### Extracted information
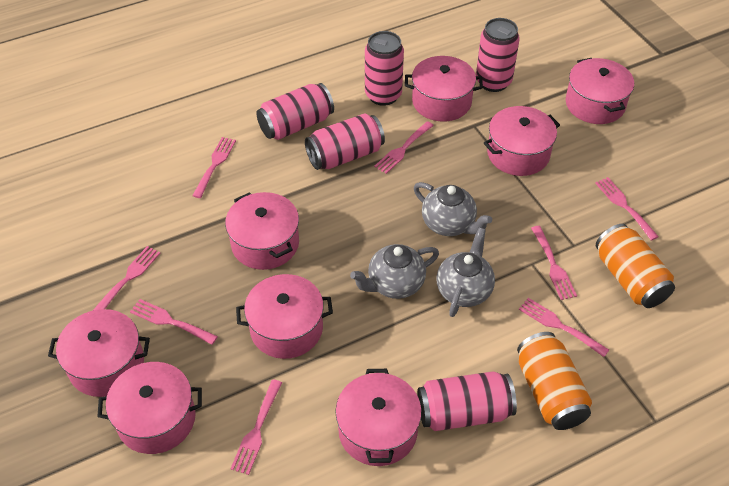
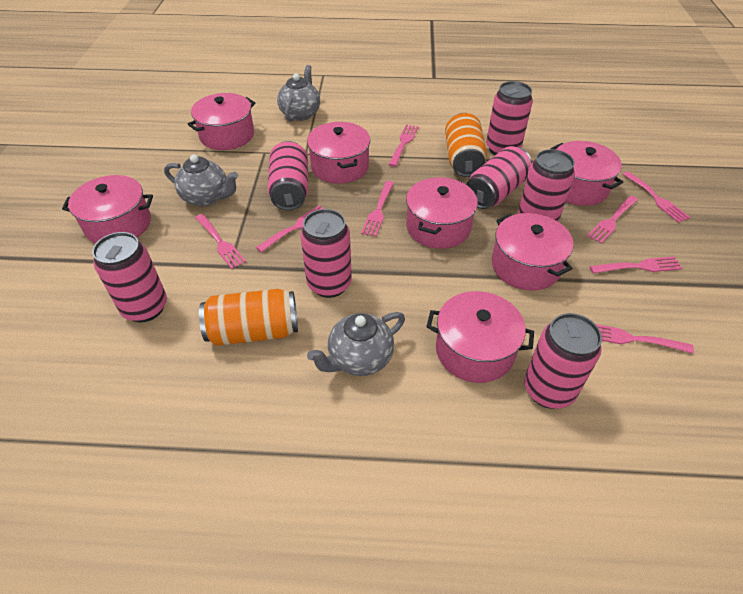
pink can: 5 -> 7
pink pot: 8 -> 7

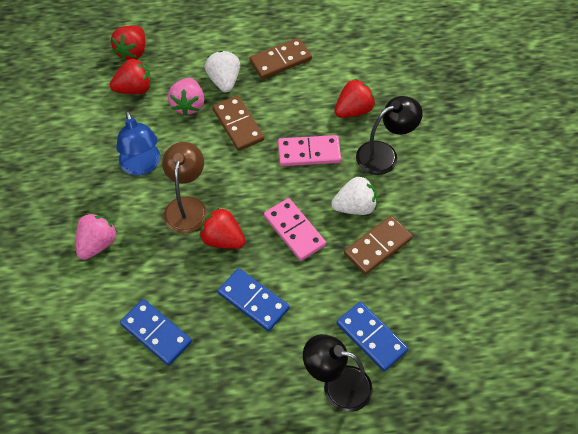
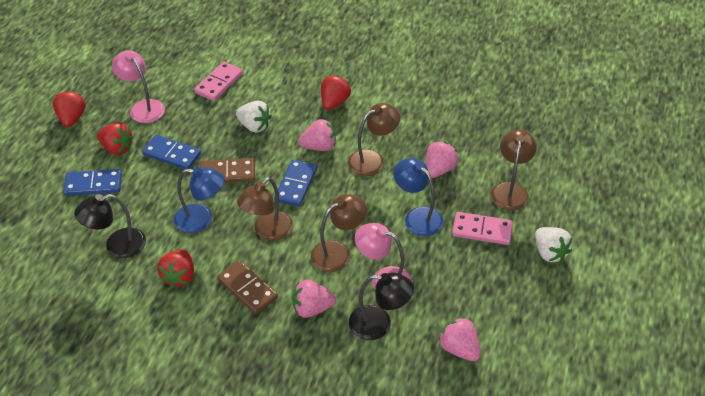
blue lamp: 1 -> 2
brown domino: 3 -> 2
brown lamp: 1 -> 4
pink lamp: 0 -> 2
pink strawberry: 2 -> 4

### Task directions
Return, in full, every line of these entries that holds "pink".

### Solution
pink can: 5 -> 7
pink pot: 8 -> 7
pink lamp: 0 -> 2
pink strawberry: 2 -> 4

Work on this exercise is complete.